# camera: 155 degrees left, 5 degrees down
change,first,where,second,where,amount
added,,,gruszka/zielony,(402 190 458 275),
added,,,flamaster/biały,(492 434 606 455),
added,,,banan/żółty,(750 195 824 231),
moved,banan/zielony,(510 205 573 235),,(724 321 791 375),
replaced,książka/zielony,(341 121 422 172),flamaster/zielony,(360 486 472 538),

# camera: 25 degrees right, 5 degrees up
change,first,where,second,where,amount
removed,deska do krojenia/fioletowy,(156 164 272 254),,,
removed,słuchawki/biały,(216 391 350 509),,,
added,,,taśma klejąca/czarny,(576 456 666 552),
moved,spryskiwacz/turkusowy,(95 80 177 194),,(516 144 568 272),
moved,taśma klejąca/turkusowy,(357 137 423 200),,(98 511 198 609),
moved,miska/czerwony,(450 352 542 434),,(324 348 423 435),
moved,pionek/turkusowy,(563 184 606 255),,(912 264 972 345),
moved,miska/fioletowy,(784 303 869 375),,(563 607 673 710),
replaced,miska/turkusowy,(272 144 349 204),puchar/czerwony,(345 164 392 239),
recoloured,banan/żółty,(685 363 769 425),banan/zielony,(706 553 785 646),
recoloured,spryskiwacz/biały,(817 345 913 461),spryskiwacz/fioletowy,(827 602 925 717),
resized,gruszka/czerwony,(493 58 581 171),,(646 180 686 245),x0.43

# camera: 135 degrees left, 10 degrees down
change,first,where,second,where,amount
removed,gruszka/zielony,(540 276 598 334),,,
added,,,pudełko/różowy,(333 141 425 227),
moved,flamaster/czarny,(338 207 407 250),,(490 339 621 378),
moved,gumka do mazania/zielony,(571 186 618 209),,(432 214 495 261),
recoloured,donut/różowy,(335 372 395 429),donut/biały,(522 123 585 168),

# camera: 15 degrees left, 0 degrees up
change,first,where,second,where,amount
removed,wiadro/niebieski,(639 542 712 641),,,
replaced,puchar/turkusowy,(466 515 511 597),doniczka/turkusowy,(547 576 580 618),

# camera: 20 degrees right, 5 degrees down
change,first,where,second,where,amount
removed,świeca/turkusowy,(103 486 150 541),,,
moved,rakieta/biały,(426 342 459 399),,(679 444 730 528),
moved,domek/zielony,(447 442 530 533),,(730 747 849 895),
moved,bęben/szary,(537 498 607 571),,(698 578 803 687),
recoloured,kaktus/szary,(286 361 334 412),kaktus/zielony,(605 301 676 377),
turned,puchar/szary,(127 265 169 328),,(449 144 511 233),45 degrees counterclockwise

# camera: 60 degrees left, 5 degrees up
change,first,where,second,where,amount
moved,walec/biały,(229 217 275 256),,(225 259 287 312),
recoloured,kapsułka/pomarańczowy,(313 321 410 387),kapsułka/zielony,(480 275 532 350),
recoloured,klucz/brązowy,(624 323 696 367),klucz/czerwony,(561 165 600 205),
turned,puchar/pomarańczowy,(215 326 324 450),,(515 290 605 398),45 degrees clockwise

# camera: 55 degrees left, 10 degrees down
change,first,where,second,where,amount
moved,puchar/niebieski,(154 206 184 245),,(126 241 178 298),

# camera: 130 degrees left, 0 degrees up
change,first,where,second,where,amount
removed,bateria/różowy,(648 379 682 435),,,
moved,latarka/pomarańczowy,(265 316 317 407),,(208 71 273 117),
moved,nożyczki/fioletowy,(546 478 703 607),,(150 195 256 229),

> Prompt:
The answer should consist solely of the lines from the first line above through the one with "moved,banan/zielony,(510 205 573", both included, repeated exactly.

> Solution below:
# camera: 155 degrees left, 5 degrees down
change,first,where,second,where,amount
added,,,gruszka/zielony,(402 190 458 275),
added,,,flamaster/biały,(492 434 606 455),
added,,,banan/żółty,(750 195 824 231),
moved,banan/zielony,(510 205 573 235),,(724 321 791 375),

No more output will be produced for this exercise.